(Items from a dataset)
○ ○ ○ ○

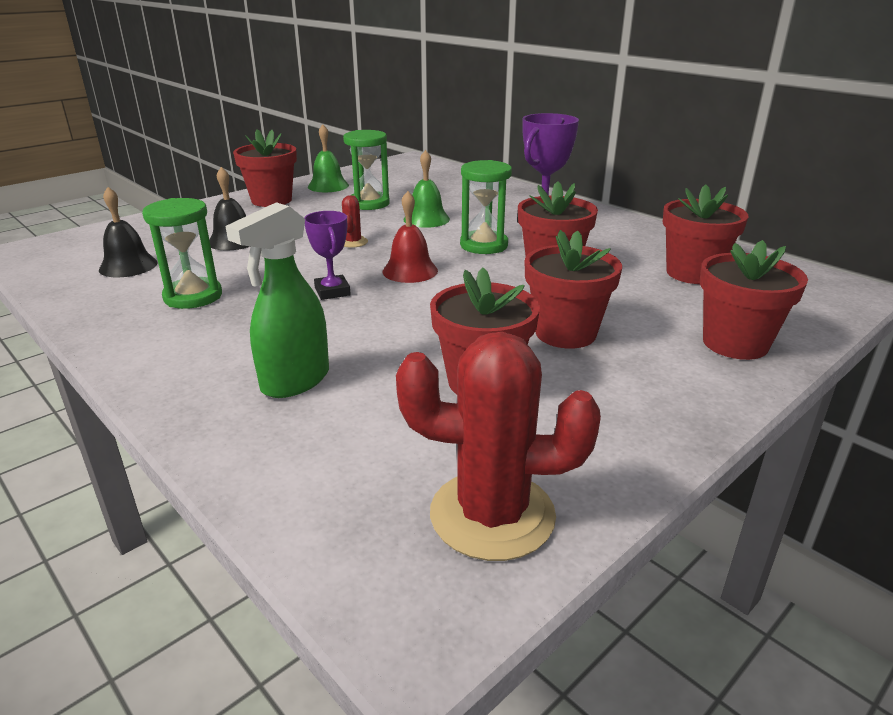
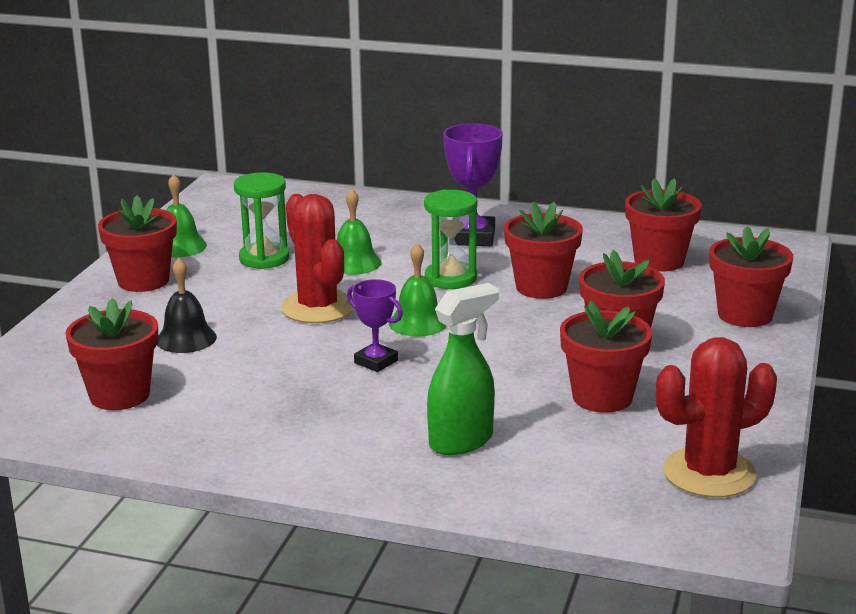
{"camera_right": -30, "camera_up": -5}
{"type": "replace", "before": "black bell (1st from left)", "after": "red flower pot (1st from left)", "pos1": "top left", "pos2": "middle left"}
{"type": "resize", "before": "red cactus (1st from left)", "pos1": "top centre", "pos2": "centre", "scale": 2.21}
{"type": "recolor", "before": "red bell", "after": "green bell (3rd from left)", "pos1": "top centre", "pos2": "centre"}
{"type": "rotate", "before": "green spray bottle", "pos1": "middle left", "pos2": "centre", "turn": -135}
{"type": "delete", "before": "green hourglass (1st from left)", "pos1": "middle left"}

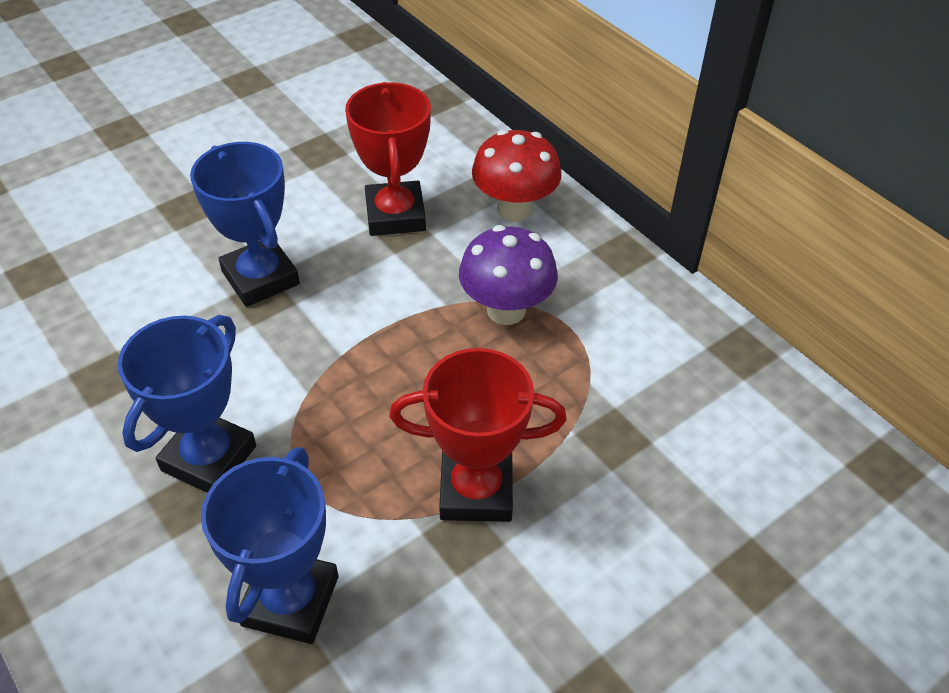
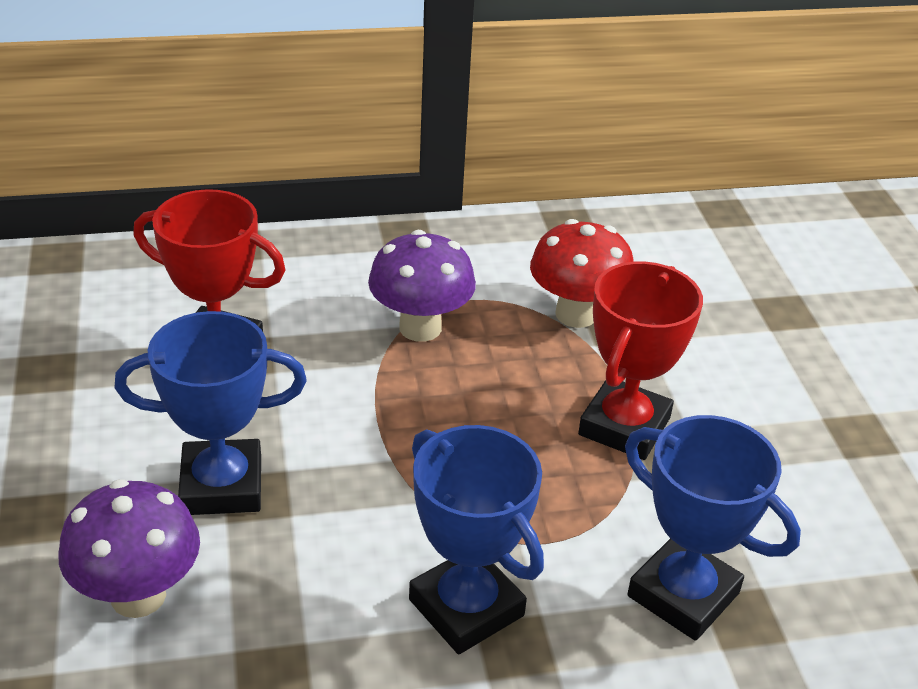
{"camera_right": -65, "camera_up": -10}
{"type": "insert", "after": "purple mushroom (1st from left)", "pos2": "bottom left"}
{"type": "move", "before": "red mushroom", "pos1": "top centre", "pos2": "centre"}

○ ○ ○ ○

Reproduce each entry above word for word. Pictures are not part of the copy.

Written response =>
{"camera_right": -30, "camera_up": -5}
{"type": "replace", "before": "black bell (1st from left)", "after": "red flower pot (1st from left)", "pos1": "top left", "pos2": "middle left"}
{"type": "resize", "before": "red cactus (1st from left)", "pos1": "top centre", "pos2": "centre", "scale": 2.21}
{"type": "recolor", "before": "red bell", "after": "green bell (3rd from left)", "pos1": "top centre", "pos2": "centre"}
{"type": "rotate", "before": "green spray bottle", "pos1": "middle left", "pos2": "centre", "turn": -135}
{"type": "delete", "before": "green hourglass (1st from left)", "pos1": "middle left"}

{"camera_right": -65, "camera_up": -10}
{"type": "insert", "after": "purple mushroom (1st from left)", "pos2": "bottom left"}
{"type": "move", "before": "red mushroom", "pos1": "top centre", "pos2": "centre"}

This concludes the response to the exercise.